Change detection data
┌────────

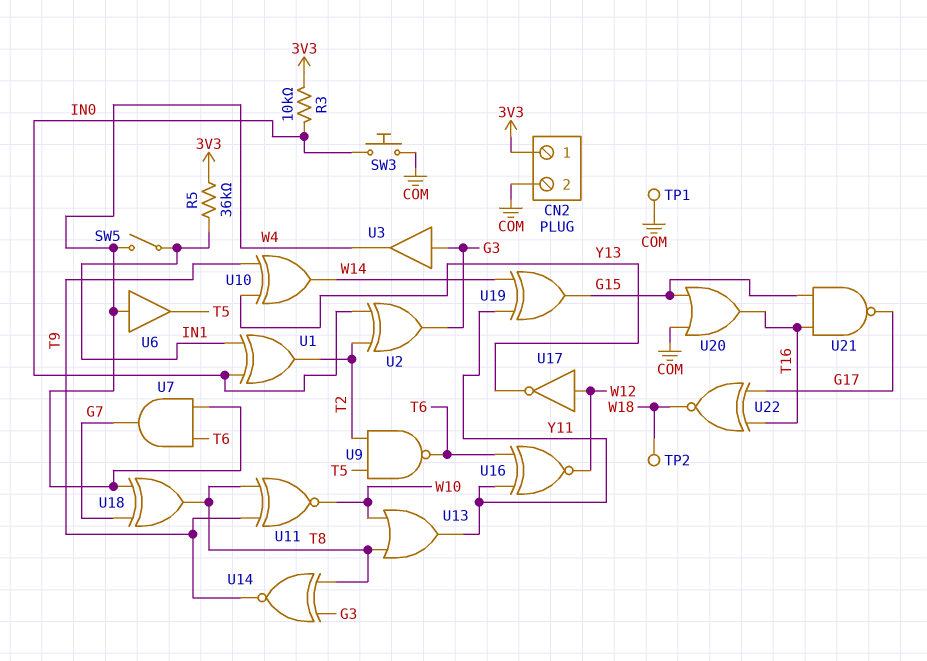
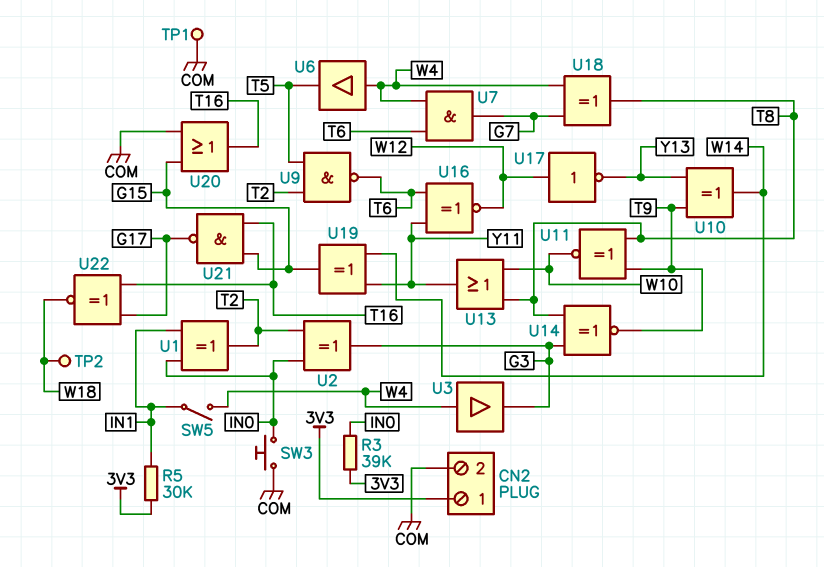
R3: 10k (3V3, IN0) -> 39k (3V3, IN0)
R5: 36k (3V3, IN1) -> 30k (3V3, IN1)
U3: buffer (in G3, out W4) -> buffer (in W4, out G3)

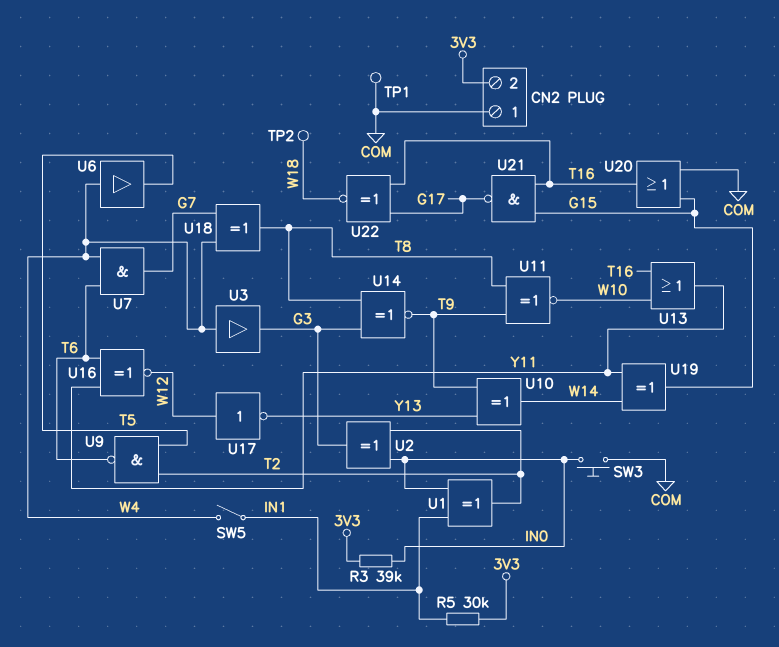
CN2 pin 1: 3V3 -> COM
CN2 pin 2: COM -> 3V3
U13: OR (in T8, in W10, out Y11) -> OR (in T16, in W10, out Y11)

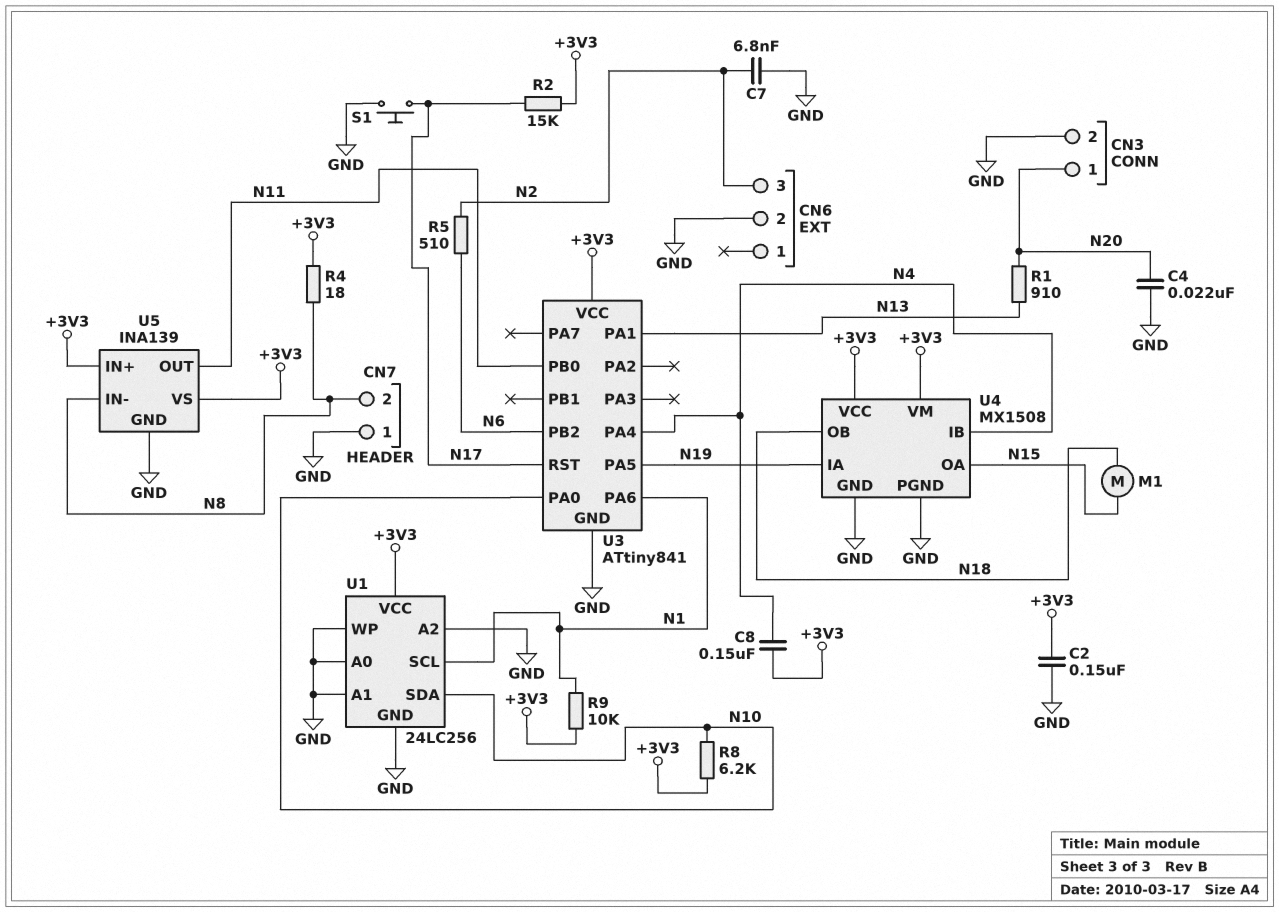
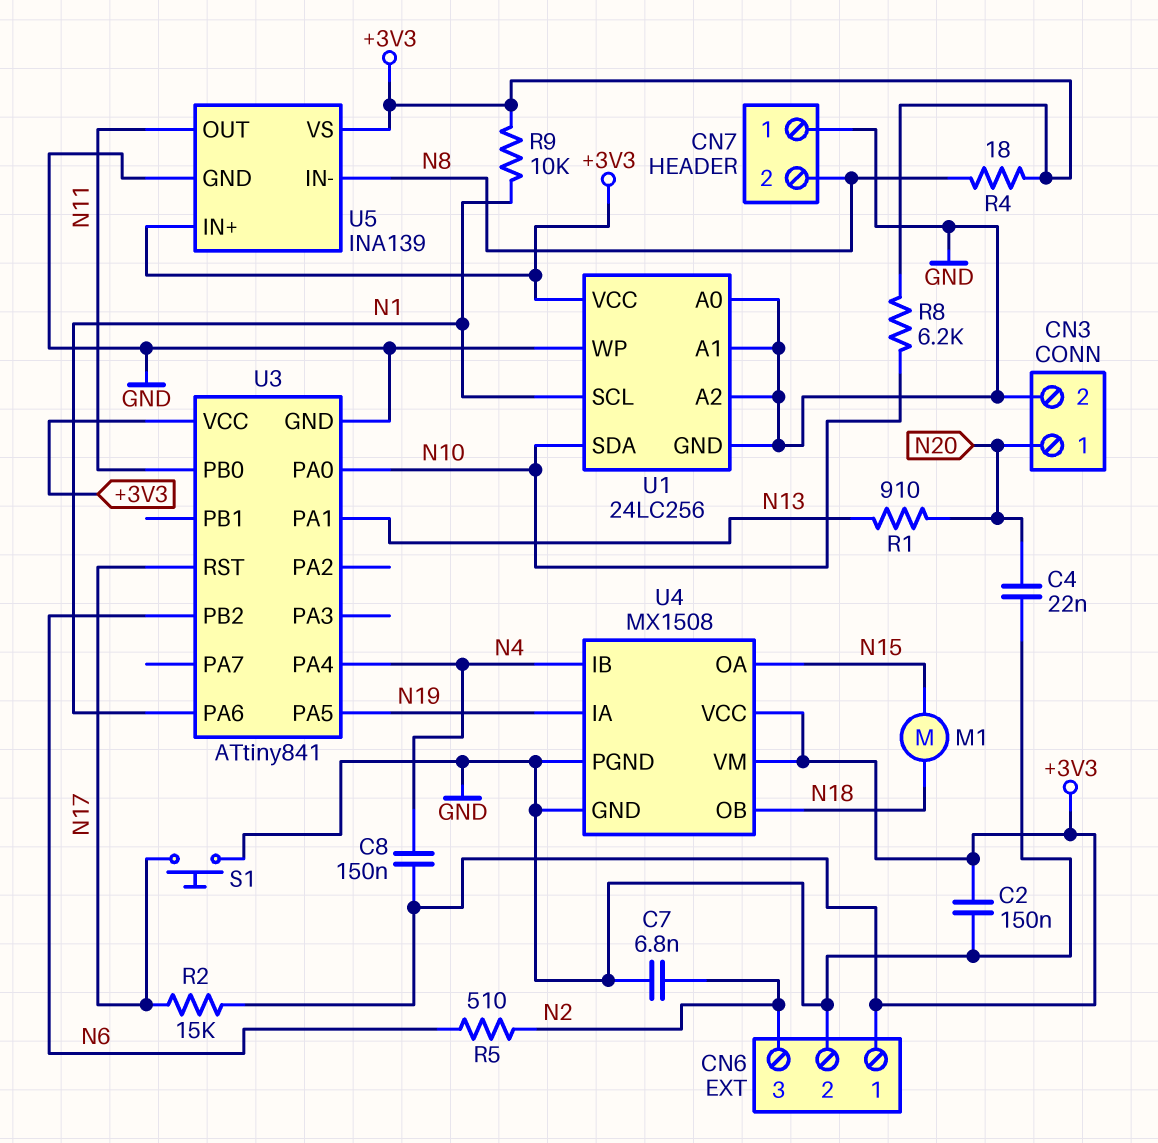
CN6 pin 1: none -> +3V3

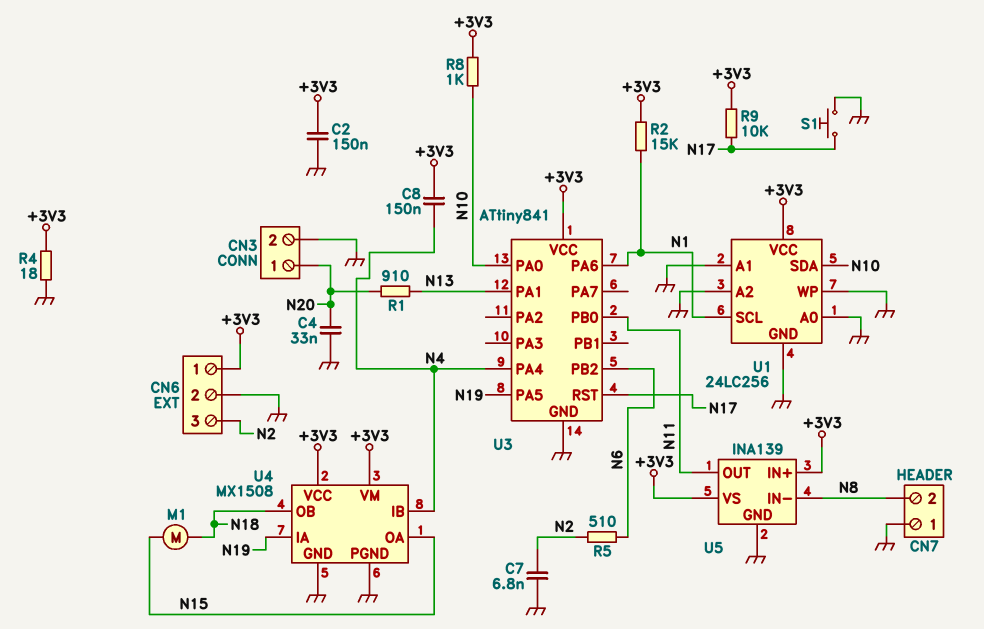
C4: 22nF (GND, N20) -> 33nF (GND, N20)
R2: 15k (+3V3, N17) -> 15k (+3V3, N1)
R4: 18 (+3V3, N8) -> 18 (+3V3, GND)
R8: 6.2k (+3V3, N10) -> 1k (+3V3, N10)
R9: 10k (+3V3, N1) -> 10k (+3V3, N17)

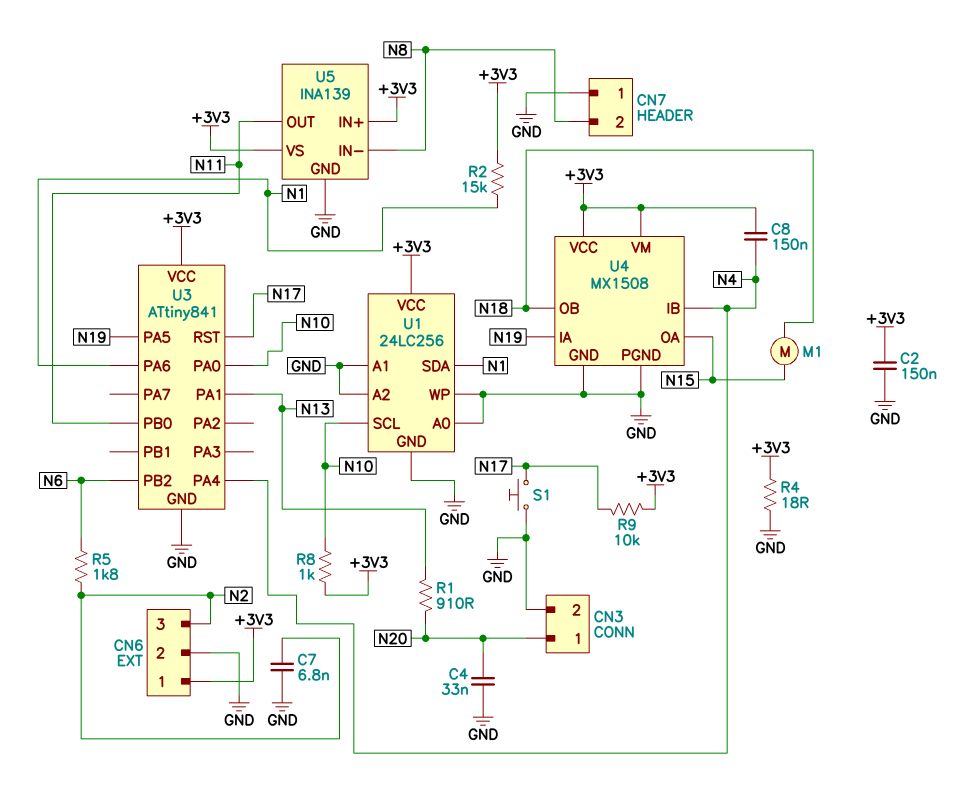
R5: 510 (N2, N6) -> 1.8k (N2, N6)
U1 pin SCL: N1 -> N10
U1 pin SDA: N10 -> N1

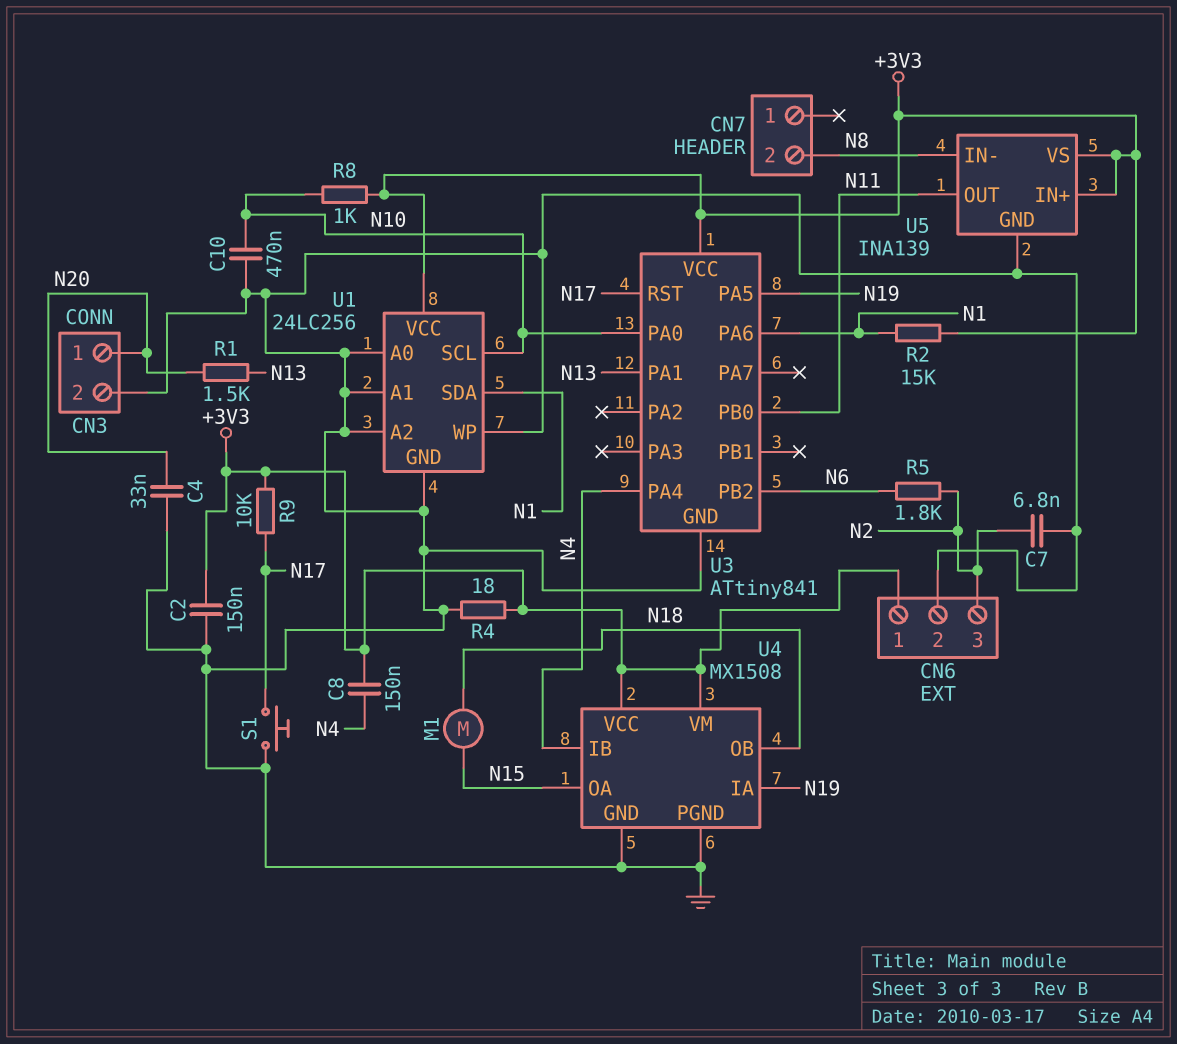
C10: none -> 470nF (GND, N10)
CN7 pin 1: GND -> none
R1: 910 (N13, N20) -> 1.5k (N13, N20)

└────────

(What the task requires)
Please print exactly the lines from the line containing "CN6 pin 1: none -> +3V3" through the end of the records above, both included, leaving out every picture.

(Task answer)
CN6 pin 1: none -> +3V3

C4: 22nF (GND, N20) -> 33nF (GND, N20)
R2: 15k (+3V3, N17) -> 15k (+3V3, N1)
R4: 18 (+3V3, N8) -> 18 (+3V3, GND)
R8: 6.2k (+3V3, N10) -> 1k (+3V3, N10)
R9: 10k (+3V3, N1) -> 10k (+3V3, N17)

R5: 510 (N2, N6) -> 1.8k (N2, N6)
U1 pin SCL: N1 -> N10
U1 pin SDA: N10 -> N1

C10: none -> 470nF (GND, N10)
CN7 pin 1: GND -> none
R1: 910 (N13, N20) -> 1.5k (N13, N20)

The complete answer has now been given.